▶

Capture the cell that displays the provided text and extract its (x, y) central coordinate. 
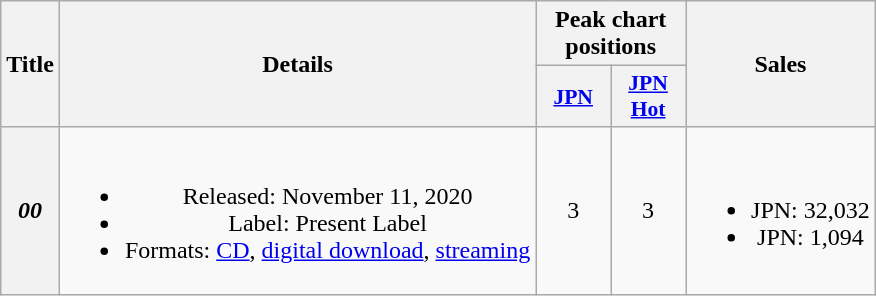
Sales (781, 64)
Released: November 11, 2020Label: Present LabelFormats: CD, digital download, streaming (297, 210)
JPNHot (648, 96)
Peak chart positions (611, 34)
JPN: 32,032 JPN: 1,094 (781, 210)
00 (30, 210)
JPN (574, 96)
Title (30, 64)
Details (297, 64)
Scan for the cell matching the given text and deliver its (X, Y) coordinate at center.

◀

What you need to do -
Could you set out all the items above as a Markdown table with the columns Row and Line, one numbered row per line and no rows for blank lines? Leave the pictures out.

Output of the exercise -
| Row | Line |
|---|---|
| 1 | Capture the cell that displays the provided text and extract its (x, y) central coordinate.  |
| 2 | Sales (781, 64) |
| 3 | Released: November 11, 2020Label: Present LabelFormats: CD, digital download, streaming (297, 210) |
| 4 | JPNHot (648, 96) |
| 5 | Peak chart positions (611, 34) |
| 6 | JPN: 32,032 JPN: 1,094 (781, 210) |
| 7 | 00 (30, 210) |
| 8 | JPN (574, 96) |
| 9 | Title (30, 64) |
| 10 | Details (297, 64) |
| 11 | Scan for the cell matching the given text and deliver its (X, Y) coordinate at center. |